**Record excerpts:**
-=-=-

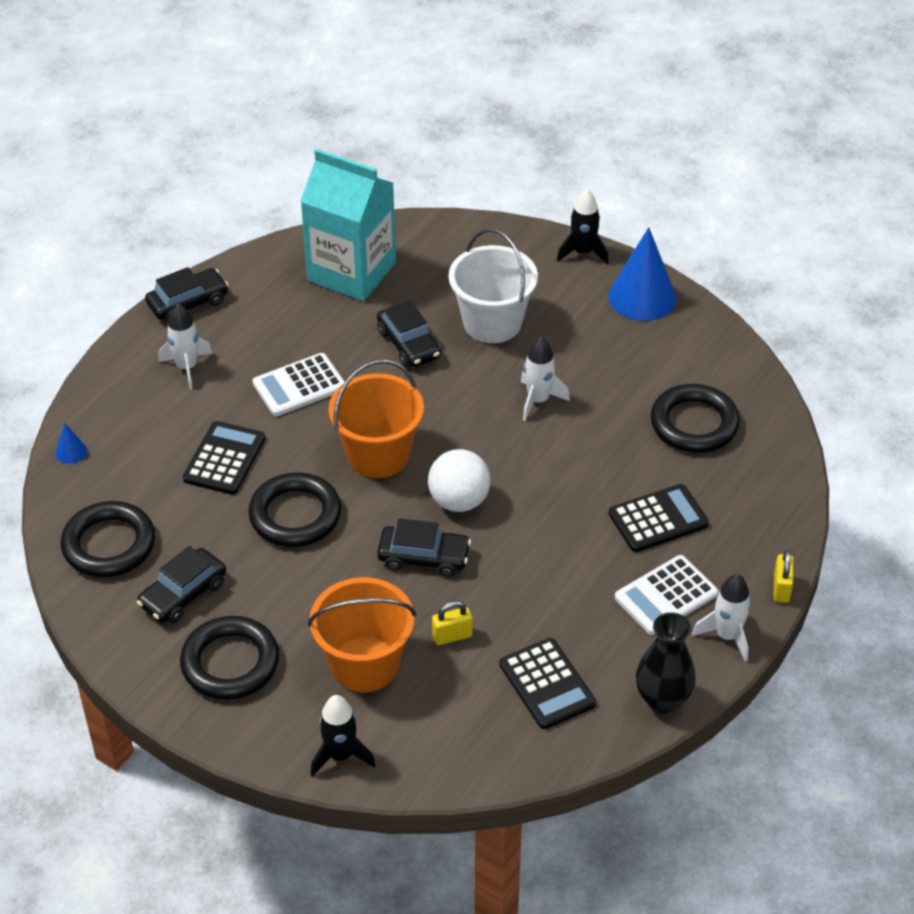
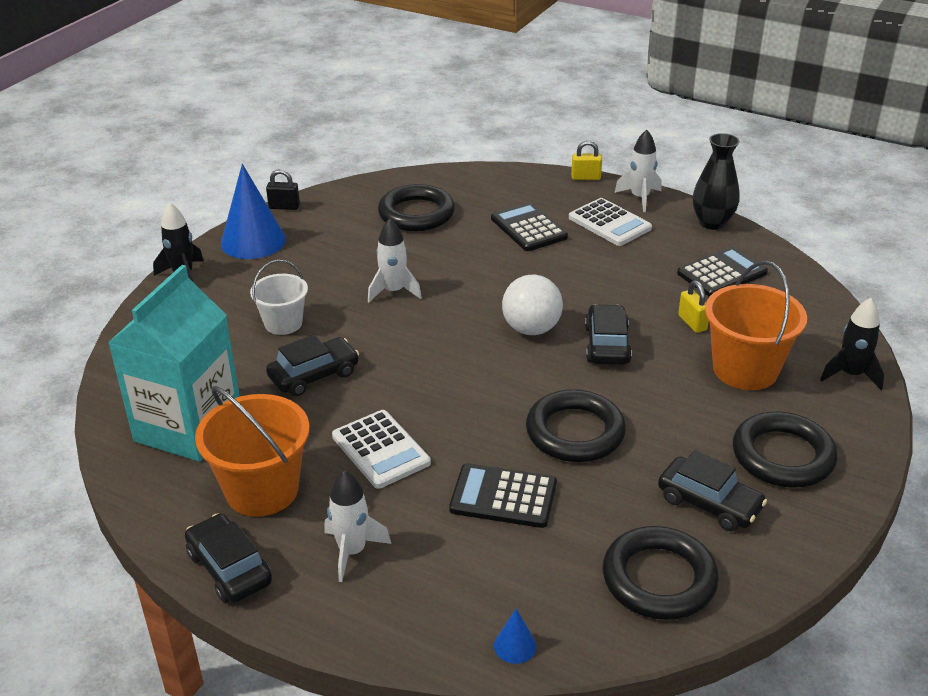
camera: 95 degrees left, 10 degrees down
(378, 455) = (479, 383): orange bucket -> orange bucket (262, 490)
(492, 323) = (283, 323): white bucket -> white bucket, size x0.62
(712, 318) = (284, 207): none -> black padlock

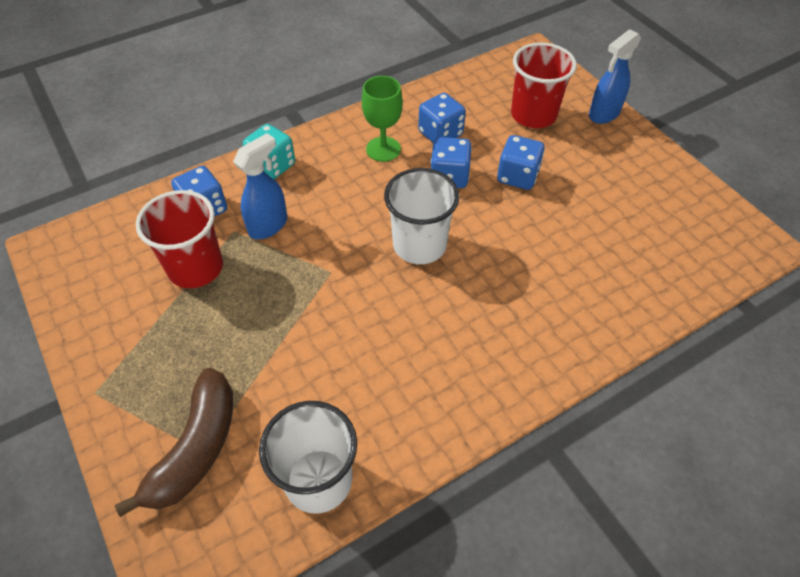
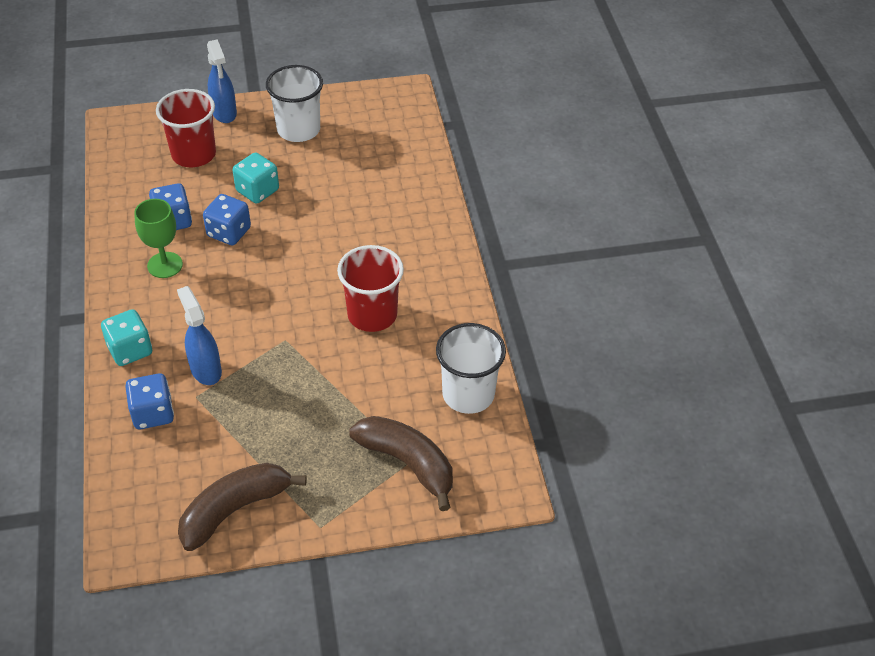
camera: 70 degrees left, 5 degrees down
(104, 311) = (235, 510): none -> brown banana
(195, 268) = (223, 433): red cup -> red cup (372, 315)
(419, 245) = (292, 275): white cup -> white cup (298, 129)
(517, 176) = (257, 191): blue dice -> turquoise dice

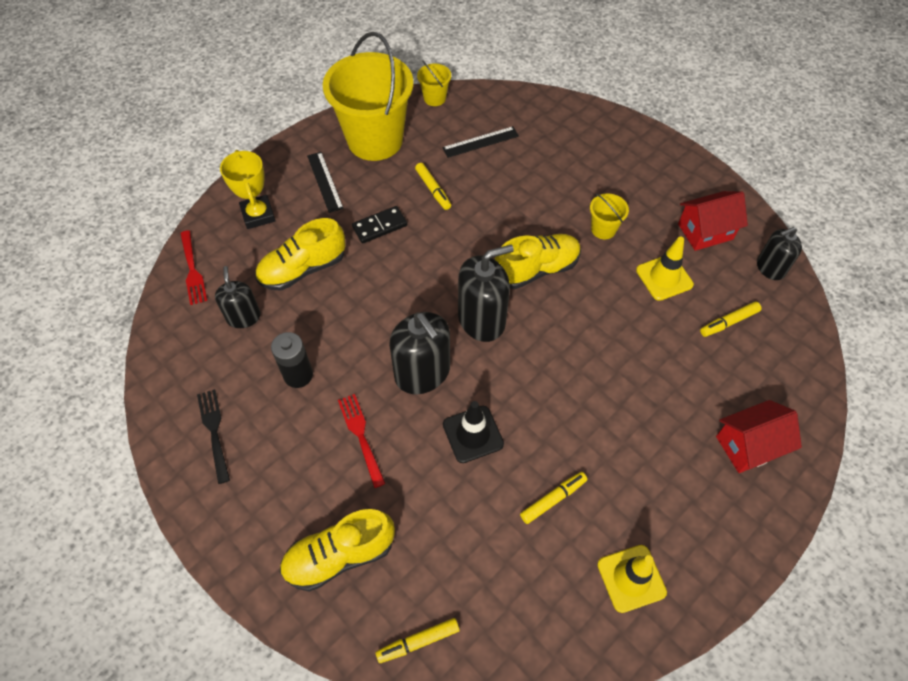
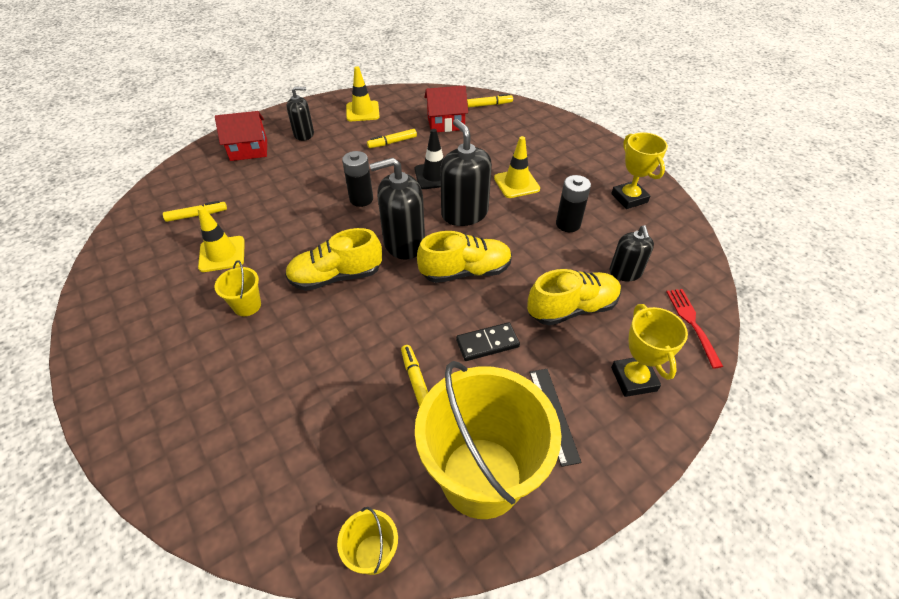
camera: 170 degrees left, 10 degrees down
(214, 432) = (629, 198): black fork -> yellow trophy
(339, 555) = (532, 135): yellow shoe -> yellow shoe (465, 271)
(361, 437) = (516, 183): red fork -> yellow traffic cone
(480, 142) = (332, 447): black ruler -> none
(553, 376) = (361, 199): none -> black battery
(705, 231) = (147, 289): red house -> red house (446, 123)
(770, 268) = (120, 249): black soap dispenser -> black soap dispenser (304, 134)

-=-=-

Would you please output only the lines from the start of the material above up to and including the line with "(104, 311) = (235, 510): none -> brown banana", exactly as they appear and without pictures?

**Output of the exercise:**
camera: 95 degrees left, 10 degrees down
(378, 455) = (479, 383): orange bucket -> orange bucket (262, 490)
(492, 323) = (283, 323): white bucket -> white bucket, size x0.62
(712, 318) = (284, 207): none -> black padlock

camera: 70 degrees left, 5 degrees down
(104, 311) = (235, 510): none -> brown banana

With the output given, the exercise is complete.